▶ [What the task asks]: Reproduce only the lines that begin at the line with "none -> lime brick A6:B8 level 1" and run to the end of the entries; omit every picture.

────────────────

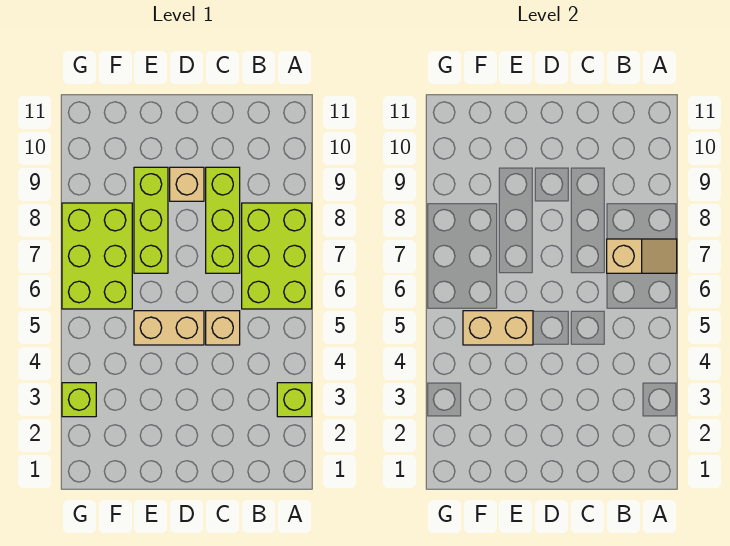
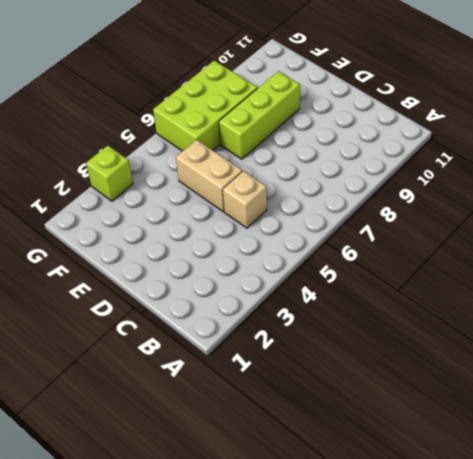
none -> lime brick A3 level 1
none -> lime brick A6:B8 level 1

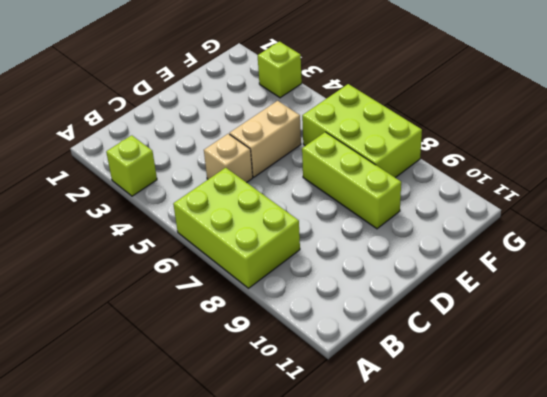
none -> lime brick C7:C9 level 1
none -> tan brick D9 level 1

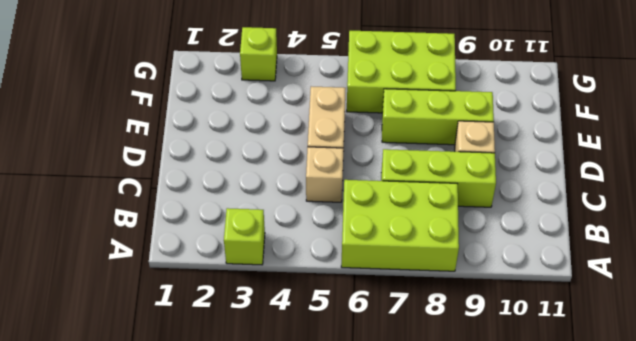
none -> tan slope A7:B7 level 2 top B
none -> tan brick E5:F5 level 2

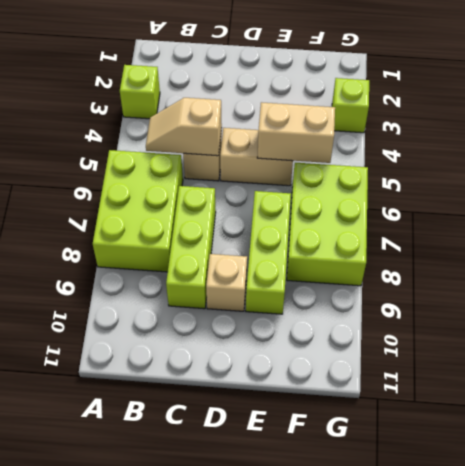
tan slope B5:C5 level 2 top C -> tan slope A7:B7 level 2 top B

────────────────

▶ [Finished task]:
none -> lime brick A6:B8 level 1

none -> lime brick C7:C9 level 1
none -> tan brick D9 level 1

none -> tan slope A7:B7 level 2 top B
none -> tan brick E5:F5 level 2

tan slope B5:C5 level 2 top C -> tan slope A7:B7 level 2 top B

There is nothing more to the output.